TASK →
Give again only those lines from the start of the entries through the line holding "grey ruler [673,310,762,401]", leaving them as they are.

SUPPLIED DATA →

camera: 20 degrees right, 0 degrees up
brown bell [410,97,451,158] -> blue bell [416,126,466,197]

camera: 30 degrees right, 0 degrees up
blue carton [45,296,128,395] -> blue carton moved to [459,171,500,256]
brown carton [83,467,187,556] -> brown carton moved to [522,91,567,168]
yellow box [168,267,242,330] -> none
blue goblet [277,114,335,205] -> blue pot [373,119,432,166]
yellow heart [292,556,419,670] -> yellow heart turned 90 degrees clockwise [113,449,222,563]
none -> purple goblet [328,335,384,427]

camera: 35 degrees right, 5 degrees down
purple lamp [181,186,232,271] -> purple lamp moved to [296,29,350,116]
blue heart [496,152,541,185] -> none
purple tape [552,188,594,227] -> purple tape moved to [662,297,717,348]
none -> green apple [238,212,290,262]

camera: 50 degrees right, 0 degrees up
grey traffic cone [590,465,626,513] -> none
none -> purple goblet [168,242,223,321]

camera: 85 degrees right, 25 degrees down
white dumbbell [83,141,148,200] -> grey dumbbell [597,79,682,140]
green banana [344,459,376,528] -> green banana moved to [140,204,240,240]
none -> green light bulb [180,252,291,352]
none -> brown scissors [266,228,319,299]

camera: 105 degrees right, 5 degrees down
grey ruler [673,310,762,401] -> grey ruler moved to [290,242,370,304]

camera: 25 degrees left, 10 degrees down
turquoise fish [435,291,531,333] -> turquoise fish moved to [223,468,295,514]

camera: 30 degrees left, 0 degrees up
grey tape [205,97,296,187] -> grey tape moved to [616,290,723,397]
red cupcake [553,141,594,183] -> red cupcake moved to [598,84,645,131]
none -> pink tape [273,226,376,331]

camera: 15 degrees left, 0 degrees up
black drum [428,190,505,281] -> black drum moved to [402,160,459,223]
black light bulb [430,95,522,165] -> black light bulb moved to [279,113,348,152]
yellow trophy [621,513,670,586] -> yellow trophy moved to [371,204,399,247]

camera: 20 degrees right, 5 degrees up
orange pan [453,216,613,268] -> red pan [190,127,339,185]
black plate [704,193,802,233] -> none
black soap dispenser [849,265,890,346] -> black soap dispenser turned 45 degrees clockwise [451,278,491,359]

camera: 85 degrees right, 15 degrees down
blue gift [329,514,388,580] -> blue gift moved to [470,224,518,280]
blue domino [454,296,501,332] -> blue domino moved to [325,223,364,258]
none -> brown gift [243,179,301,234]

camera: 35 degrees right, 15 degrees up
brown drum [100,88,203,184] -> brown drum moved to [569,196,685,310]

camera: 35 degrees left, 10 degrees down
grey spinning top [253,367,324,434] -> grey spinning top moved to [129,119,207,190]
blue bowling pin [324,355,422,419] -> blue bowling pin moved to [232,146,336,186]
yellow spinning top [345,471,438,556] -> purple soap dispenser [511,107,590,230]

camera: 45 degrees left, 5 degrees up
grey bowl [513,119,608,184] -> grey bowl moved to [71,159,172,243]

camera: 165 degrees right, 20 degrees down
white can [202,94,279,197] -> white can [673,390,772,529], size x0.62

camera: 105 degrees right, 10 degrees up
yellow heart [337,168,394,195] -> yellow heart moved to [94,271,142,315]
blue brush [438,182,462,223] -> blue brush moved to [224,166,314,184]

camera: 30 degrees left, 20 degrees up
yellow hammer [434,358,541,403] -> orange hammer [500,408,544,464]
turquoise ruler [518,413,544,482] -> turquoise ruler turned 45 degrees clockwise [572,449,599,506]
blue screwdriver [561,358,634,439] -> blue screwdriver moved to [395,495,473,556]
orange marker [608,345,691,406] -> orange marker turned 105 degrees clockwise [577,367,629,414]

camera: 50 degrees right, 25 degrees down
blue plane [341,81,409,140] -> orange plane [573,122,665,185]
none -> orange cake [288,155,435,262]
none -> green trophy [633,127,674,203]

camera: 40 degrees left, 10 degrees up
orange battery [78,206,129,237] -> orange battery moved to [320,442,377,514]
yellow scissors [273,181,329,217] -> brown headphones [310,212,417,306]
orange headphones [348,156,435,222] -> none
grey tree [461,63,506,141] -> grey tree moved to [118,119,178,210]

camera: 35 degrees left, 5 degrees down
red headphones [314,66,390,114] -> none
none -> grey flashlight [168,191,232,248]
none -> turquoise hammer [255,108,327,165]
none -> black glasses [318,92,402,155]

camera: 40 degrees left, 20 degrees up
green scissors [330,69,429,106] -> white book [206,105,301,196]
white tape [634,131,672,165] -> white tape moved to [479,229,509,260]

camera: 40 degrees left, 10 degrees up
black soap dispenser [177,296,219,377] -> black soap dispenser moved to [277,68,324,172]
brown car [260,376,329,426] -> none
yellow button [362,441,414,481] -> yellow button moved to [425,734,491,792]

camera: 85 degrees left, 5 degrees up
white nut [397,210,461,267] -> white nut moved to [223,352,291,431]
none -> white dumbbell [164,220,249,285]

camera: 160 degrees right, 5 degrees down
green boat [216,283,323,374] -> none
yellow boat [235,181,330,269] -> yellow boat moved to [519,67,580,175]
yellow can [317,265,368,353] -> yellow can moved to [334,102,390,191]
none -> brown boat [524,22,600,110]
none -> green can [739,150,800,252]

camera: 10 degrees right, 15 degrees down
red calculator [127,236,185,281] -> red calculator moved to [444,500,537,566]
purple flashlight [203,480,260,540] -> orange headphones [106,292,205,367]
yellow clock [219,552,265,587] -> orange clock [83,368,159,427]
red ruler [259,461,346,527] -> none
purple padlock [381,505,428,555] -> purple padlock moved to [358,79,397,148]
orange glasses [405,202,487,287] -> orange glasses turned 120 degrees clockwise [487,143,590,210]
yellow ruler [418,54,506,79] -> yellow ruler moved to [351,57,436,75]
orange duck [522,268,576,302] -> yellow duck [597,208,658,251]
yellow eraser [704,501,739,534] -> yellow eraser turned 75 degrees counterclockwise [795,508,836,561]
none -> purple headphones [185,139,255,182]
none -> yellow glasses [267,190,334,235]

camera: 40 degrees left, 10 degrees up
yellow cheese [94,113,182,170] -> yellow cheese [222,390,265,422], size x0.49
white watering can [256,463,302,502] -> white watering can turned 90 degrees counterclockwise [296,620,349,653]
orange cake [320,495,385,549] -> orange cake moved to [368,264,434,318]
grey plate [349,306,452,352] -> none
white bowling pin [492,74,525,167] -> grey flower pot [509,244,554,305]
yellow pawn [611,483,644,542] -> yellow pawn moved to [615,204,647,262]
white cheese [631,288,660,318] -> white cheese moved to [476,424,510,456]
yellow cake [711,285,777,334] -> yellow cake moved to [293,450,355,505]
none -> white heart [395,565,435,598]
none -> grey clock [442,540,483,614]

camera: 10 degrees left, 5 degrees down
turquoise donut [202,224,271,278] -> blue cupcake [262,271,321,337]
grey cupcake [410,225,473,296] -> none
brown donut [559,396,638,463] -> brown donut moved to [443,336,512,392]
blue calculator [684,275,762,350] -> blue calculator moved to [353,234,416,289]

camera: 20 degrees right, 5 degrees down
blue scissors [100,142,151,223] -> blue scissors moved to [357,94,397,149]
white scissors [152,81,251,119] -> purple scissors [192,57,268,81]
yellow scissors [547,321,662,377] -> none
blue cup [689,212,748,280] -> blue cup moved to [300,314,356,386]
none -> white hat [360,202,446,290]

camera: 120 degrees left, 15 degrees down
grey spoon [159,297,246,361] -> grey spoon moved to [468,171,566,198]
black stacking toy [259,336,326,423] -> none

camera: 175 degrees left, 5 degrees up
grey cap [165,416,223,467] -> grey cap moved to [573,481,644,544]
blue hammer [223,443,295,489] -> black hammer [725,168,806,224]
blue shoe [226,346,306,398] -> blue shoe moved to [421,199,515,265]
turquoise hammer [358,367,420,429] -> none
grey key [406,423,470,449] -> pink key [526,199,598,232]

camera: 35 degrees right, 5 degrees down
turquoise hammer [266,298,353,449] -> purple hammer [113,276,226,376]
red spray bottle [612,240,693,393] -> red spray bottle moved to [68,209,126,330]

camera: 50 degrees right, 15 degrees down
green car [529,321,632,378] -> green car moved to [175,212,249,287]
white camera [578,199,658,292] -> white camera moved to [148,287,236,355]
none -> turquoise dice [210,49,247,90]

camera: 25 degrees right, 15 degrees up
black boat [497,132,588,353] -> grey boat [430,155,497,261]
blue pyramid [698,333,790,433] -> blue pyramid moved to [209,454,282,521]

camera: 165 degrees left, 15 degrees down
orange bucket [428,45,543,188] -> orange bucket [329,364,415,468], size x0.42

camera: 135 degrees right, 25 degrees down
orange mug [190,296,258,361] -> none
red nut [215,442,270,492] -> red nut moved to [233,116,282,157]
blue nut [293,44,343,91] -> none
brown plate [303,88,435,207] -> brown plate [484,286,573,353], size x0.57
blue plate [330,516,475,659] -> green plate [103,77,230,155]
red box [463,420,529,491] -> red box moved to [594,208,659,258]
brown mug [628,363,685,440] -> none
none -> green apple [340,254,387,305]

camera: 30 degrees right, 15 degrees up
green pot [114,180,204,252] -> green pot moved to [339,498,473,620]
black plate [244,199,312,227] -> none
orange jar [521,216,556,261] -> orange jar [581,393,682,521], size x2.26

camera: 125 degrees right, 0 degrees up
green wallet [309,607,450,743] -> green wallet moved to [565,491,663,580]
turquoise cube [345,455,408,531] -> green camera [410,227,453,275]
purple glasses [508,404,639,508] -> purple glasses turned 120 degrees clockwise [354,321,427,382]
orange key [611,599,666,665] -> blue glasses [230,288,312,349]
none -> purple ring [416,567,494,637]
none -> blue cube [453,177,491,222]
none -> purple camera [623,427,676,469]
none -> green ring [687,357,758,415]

THE ANSWER →
camera: 20 degrees right, 0 degrees up
brown bell [410,97,451,158] -> blue bell [416,126,466,197]

camera: 30 degrees right, 0 degrees up
blue carton [45,296,128,395] -> blue carton moved to [459,171,500,256]
brown carton [83,467,187,556] -> brown carton moved to [522,91,567,168]
yellow box [168,267,242,330] -> none
blue goblet [277,114,335,205] -> blue pot [373,119,432,166]
yellow heart [292,556,419,670] -> yellow heart turned 90 degrees clockwise [113,449,222,563]
none -> purple goblet [328,335,384,427]

camera: 35 degrees right, 5 degrees down
purple lamp [181,186,232,271] -> purple lamp moved to [296,29,350,116]
blue heart [496,152,541,185] -> none
purple tape [552,188,594,227] -> purple tape moved to [662,297,717,348]
none -> green apple [238,212,290,262]

camera: 50 degrees right, 0 degrees up
grey traffic cone [590,465,626,513] -> none
none -> purple goblet [168,242,223,321]

camera: 85 degrees right, 25 degrees down
white dumbbell [83,141,148,200] -> grey dumbbell [597,79,682,140]
green banana [344,459,376,528] -> green banana moved to [140,204,240,240]
none -> green light bulb [180,252,291,352]
none -> brown scissors [266,228,319,299]

camera: 105 degrees right, 5 degrees down
grey ruler [673,310,762,401] -> grey ruler moved to [290,242,370,304]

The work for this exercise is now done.